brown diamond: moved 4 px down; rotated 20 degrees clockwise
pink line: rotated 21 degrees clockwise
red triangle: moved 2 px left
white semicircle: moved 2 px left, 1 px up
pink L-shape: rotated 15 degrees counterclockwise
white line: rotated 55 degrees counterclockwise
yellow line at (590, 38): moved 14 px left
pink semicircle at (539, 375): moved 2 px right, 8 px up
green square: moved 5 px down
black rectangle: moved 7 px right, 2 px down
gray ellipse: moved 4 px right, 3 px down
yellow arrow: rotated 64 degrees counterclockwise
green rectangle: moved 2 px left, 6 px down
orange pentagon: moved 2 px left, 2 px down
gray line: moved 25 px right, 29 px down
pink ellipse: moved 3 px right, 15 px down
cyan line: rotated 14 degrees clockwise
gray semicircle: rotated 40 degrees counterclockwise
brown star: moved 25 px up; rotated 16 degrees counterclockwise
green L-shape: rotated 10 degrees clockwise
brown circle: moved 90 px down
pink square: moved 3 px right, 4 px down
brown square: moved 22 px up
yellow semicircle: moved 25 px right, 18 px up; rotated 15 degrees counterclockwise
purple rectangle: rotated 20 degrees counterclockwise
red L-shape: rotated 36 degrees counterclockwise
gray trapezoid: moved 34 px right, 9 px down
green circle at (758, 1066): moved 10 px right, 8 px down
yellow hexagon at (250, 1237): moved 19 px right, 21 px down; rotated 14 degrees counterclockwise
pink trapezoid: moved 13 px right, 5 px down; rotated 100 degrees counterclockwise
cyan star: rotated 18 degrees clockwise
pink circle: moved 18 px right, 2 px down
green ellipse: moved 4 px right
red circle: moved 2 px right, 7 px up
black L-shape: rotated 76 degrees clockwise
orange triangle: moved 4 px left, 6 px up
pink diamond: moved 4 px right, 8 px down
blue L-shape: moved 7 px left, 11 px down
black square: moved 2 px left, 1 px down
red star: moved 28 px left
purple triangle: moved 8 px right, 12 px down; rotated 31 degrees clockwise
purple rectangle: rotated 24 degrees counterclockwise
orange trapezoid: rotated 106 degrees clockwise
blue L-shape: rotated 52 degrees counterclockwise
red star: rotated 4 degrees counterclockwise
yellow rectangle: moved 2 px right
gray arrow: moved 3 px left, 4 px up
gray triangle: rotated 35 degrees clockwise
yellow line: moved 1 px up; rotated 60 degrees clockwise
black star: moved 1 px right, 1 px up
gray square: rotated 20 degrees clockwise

[TASK DETAILS] Give the lines from the one containing "black star: moved 1 px right, 1 px up" through the end of the entries again, exactly as written and with no other lines.

[RESPONSE]
black star: moved 1 px right, 1 px up
gray square: rotated 20 degrees clockwise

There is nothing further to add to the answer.